--- START ---

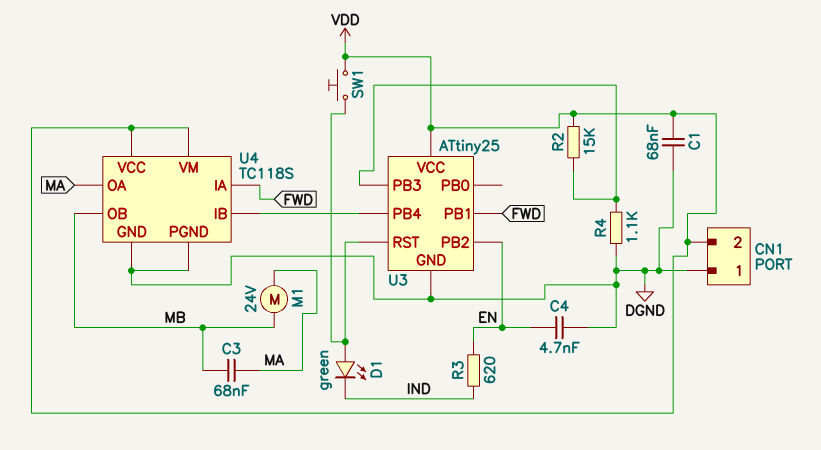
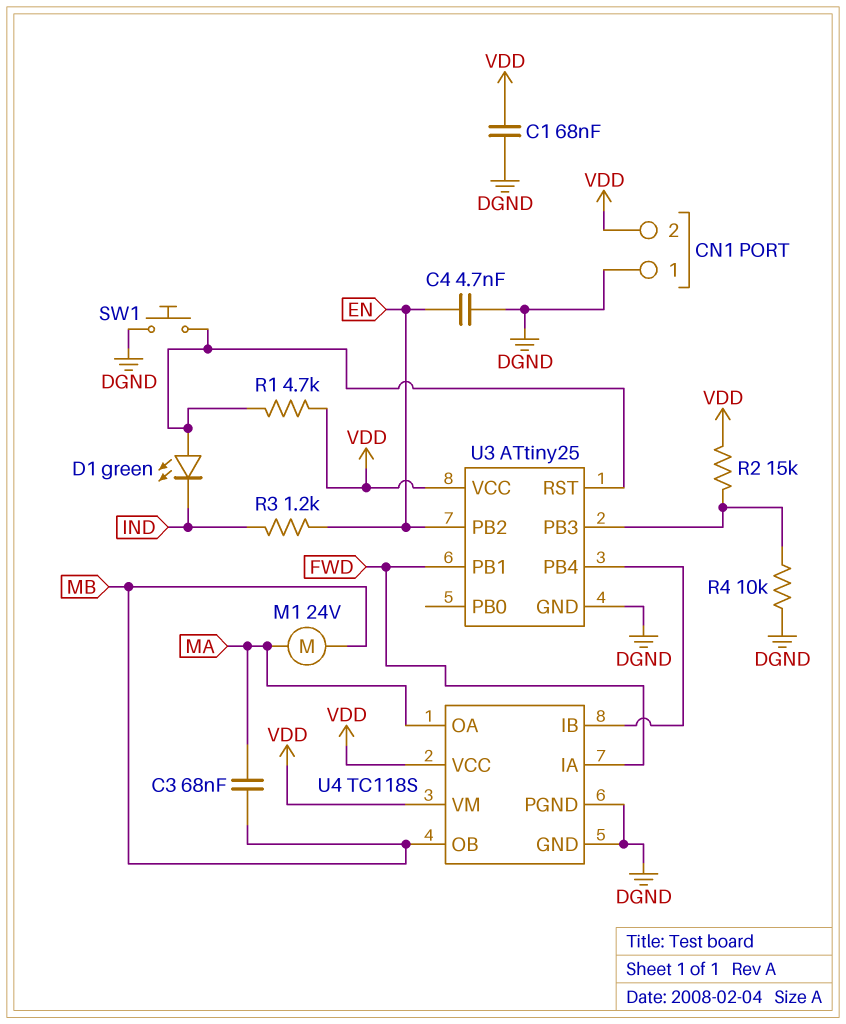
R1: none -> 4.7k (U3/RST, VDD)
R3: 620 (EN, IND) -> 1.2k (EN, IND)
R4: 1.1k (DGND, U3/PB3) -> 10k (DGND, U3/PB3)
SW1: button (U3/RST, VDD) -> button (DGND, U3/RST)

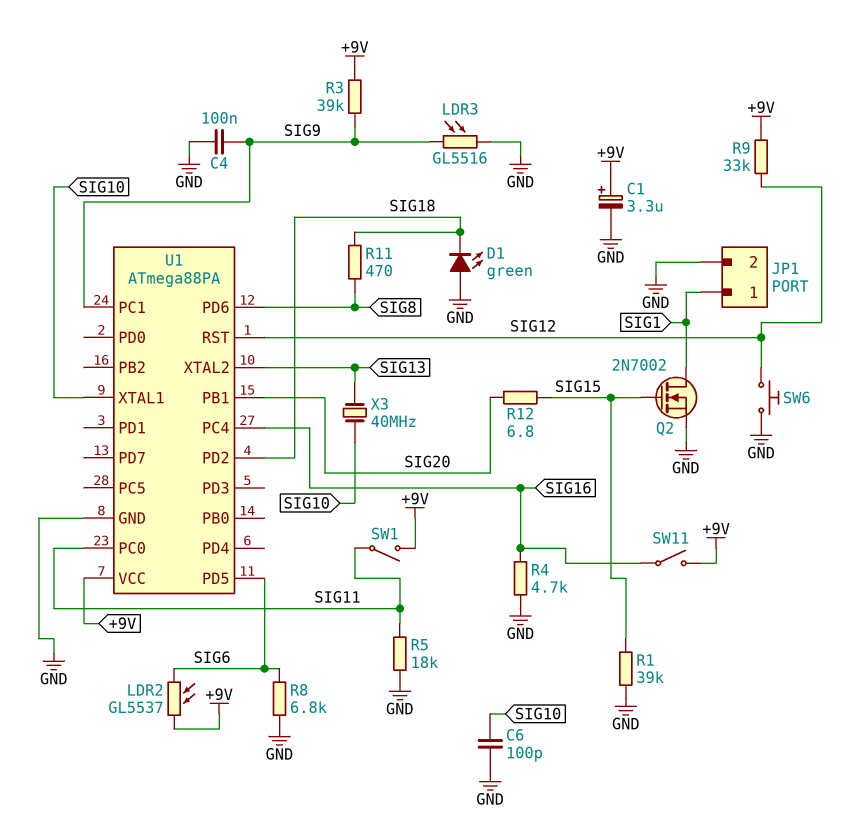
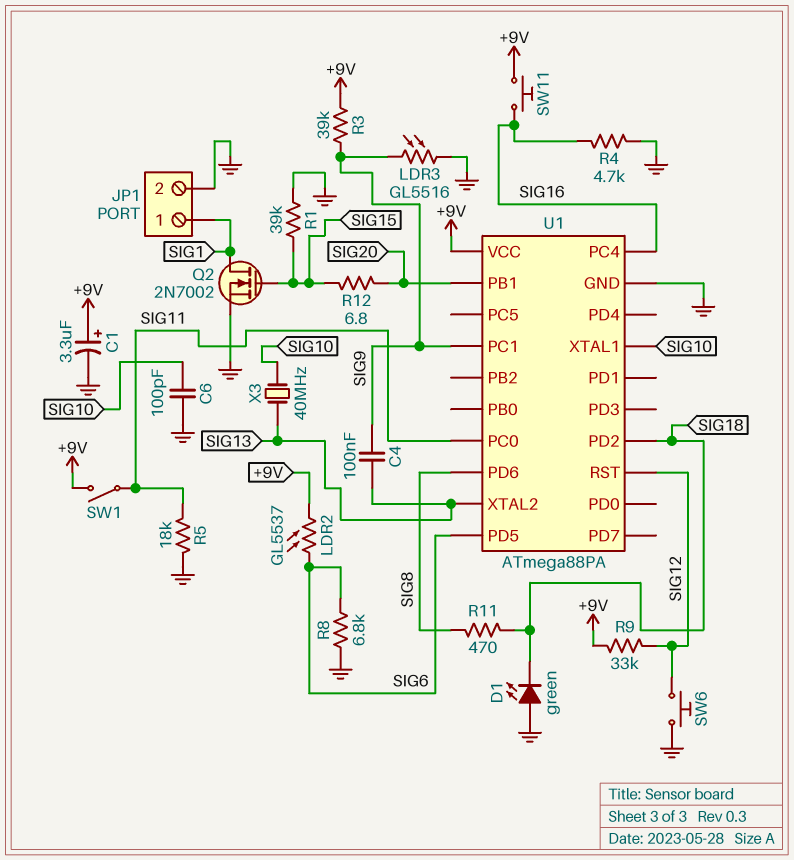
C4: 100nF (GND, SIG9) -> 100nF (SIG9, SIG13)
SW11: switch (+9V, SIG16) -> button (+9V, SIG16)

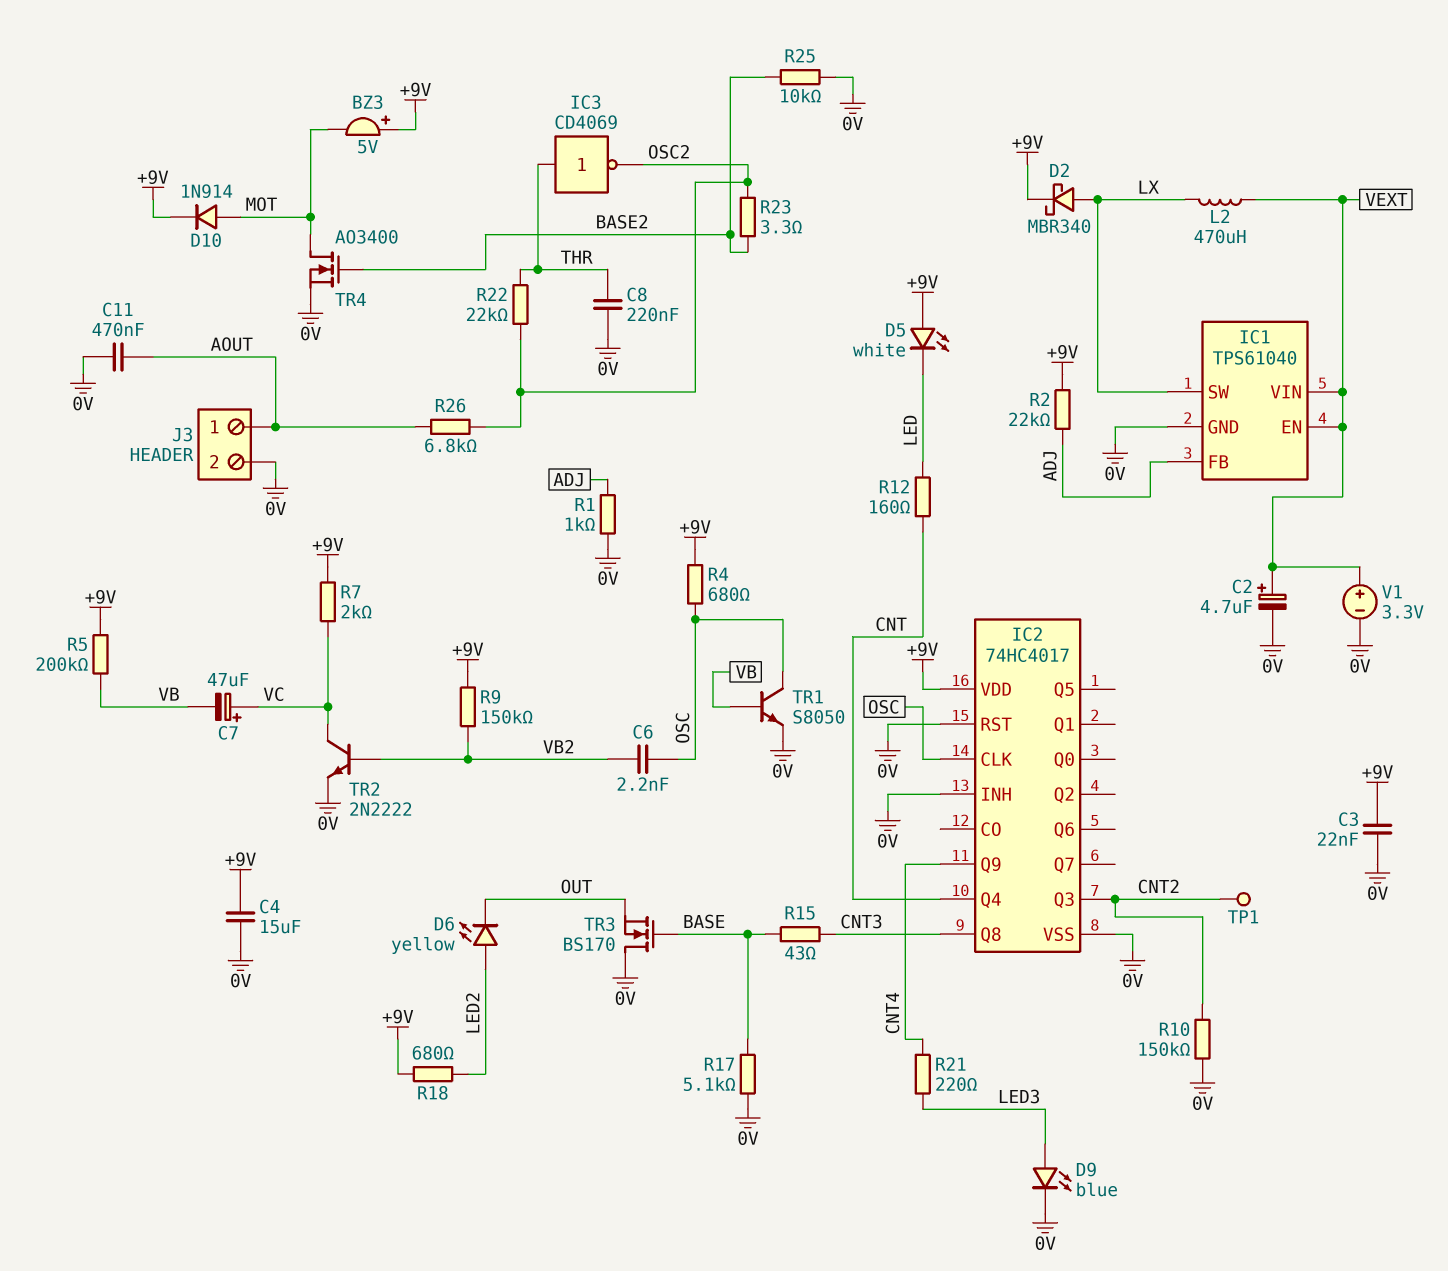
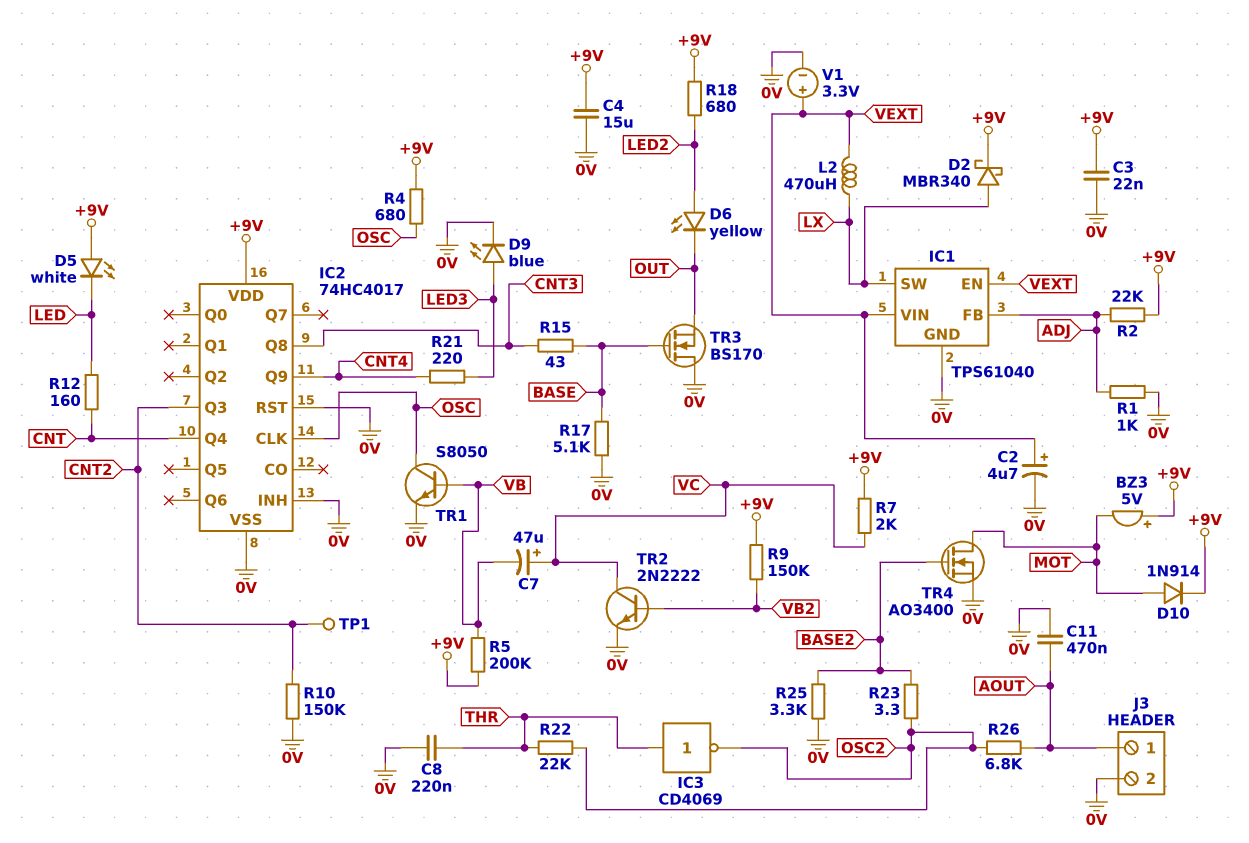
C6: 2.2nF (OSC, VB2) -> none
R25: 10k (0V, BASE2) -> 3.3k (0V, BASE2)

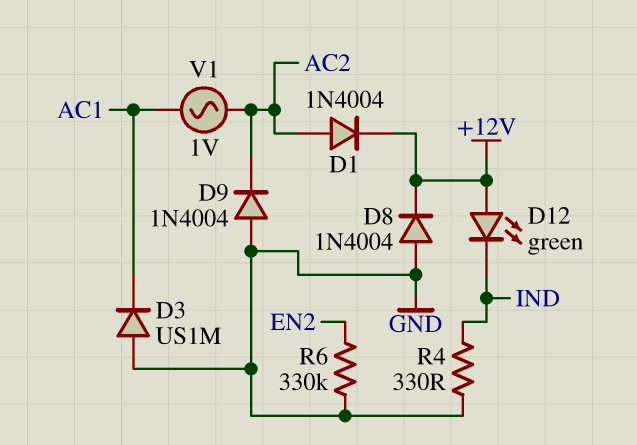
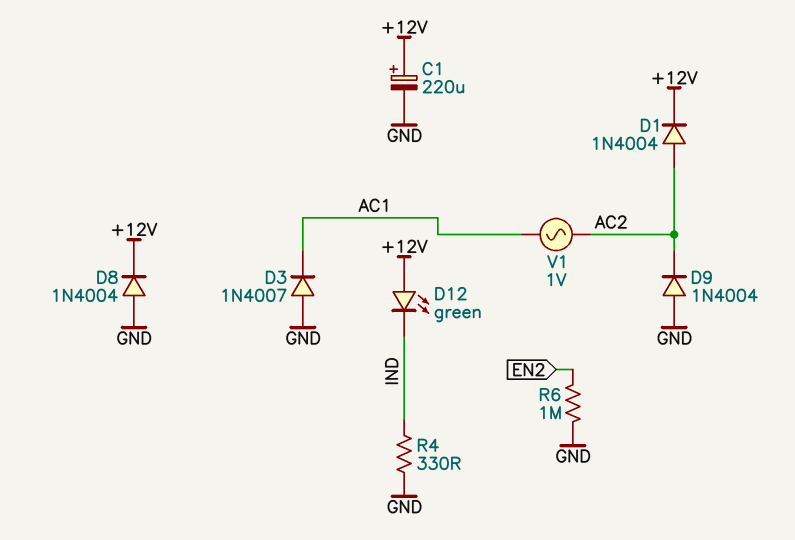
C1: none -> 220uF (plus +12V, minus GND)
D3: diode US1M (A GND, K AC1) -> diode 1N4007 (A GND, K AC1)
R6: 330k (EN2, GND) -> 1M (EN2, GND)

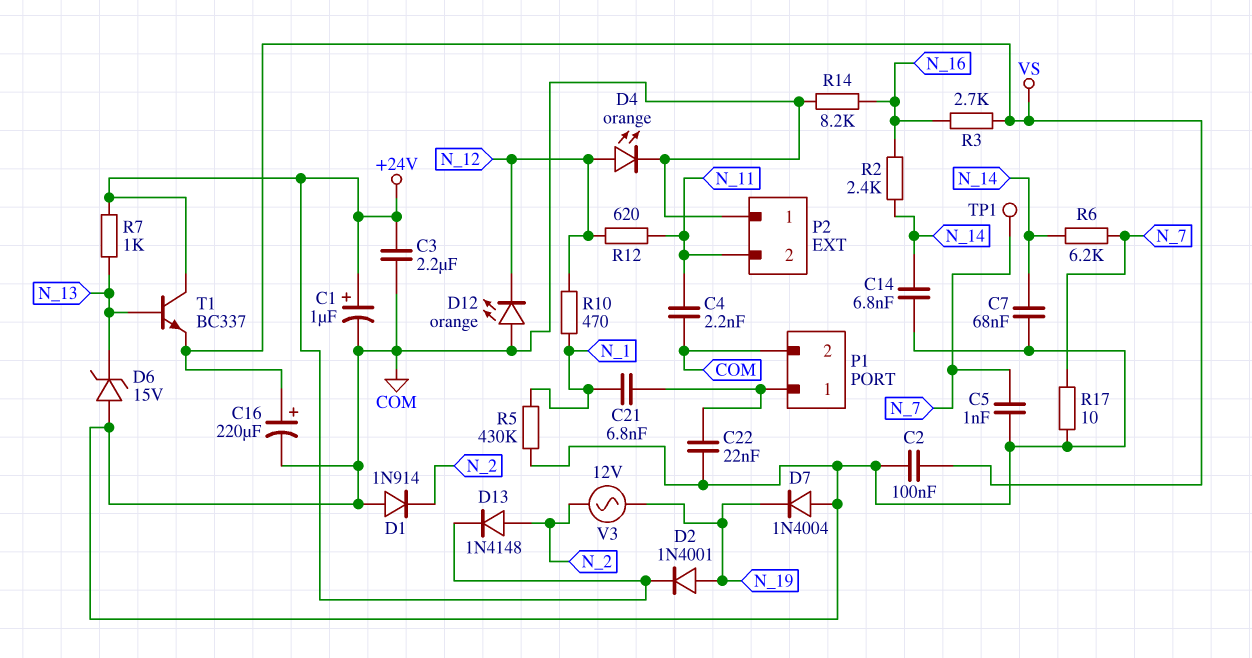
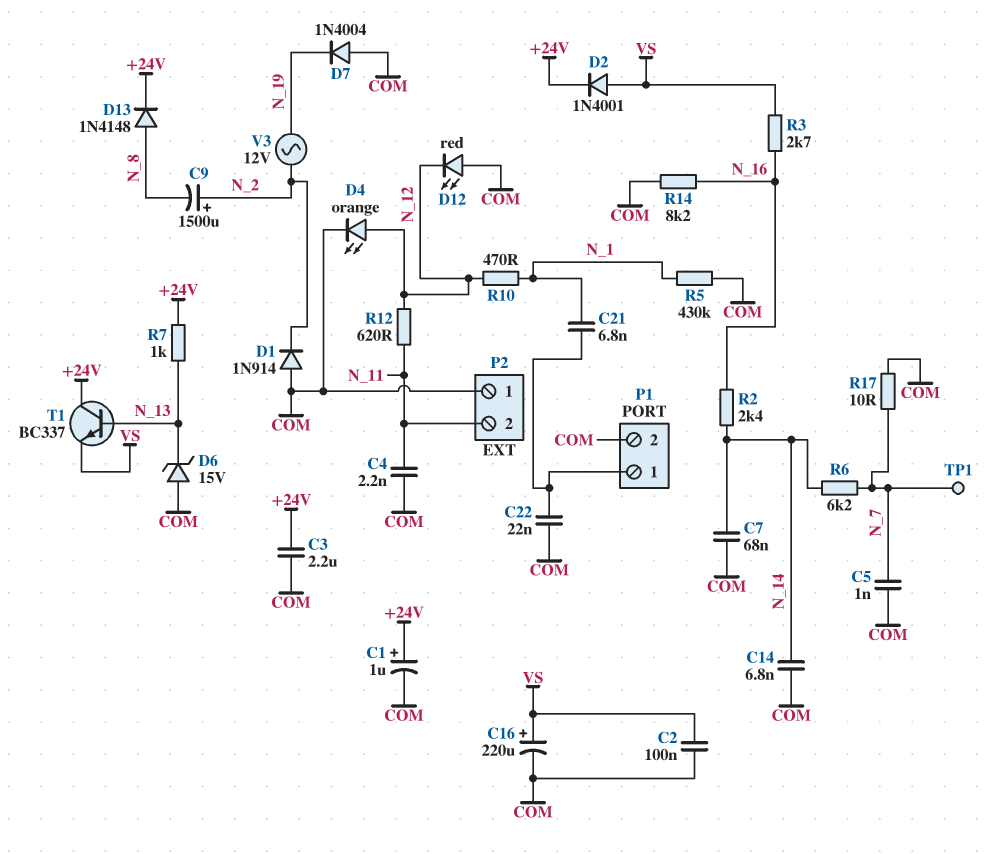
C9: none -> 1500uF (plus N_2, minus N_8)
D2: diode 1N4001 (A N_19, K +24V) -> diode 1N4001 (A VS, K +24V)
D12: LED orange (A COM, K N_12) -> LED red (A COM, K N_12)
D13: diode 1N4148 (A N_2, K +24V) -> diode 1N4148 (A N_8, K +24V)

--- END ---

**Instructions for the task**
Repeat the preceding records precisely, and leave every picture out of the copy.

**Answer area**
R1: none -> 4.7k (U3/RST, VDD)
R3: 620 (EN, IND) -> 1.2k (EN, IND)
R4: 1.1k (DGND, U3/PB3) -> 10k (DGND, U3/PB3)
SW1: button (U3/RST, VDD) -> button (DGND, U3/RST)

C4: 100nF (GND, SIG9) -> 100nF (SIG9, SIG13)
SW11: switch (+9V, SIG16) -> button (+9V, SIG16)

C6: 2.2nF (OSC, VB2) -> none
R25: 10k (0V, BASE2) -> 3.3k (0V, BASE2)

C1: none -> 220uF (plus +12V, minus GND)
D3: diode US1M (A GND, K AC1) -> diode 1N4007 (A GND, K AC1)
R6: 330k (EN2, GND) -> 1M (EN2, GND)

C9: none -> 1500uF (plus N_2, minus N_8)
D2: diode 1N4001 (A N_19, K +24V) -> diode 1N4001 (A VS, K +24V)
D12: LED orange (A COM, K N_12) -> LED red (A COM, K N_12)
D13: diode 1N4148 (A N_2, K +24V) -> diode 1N4148 (A N_8, K +24V)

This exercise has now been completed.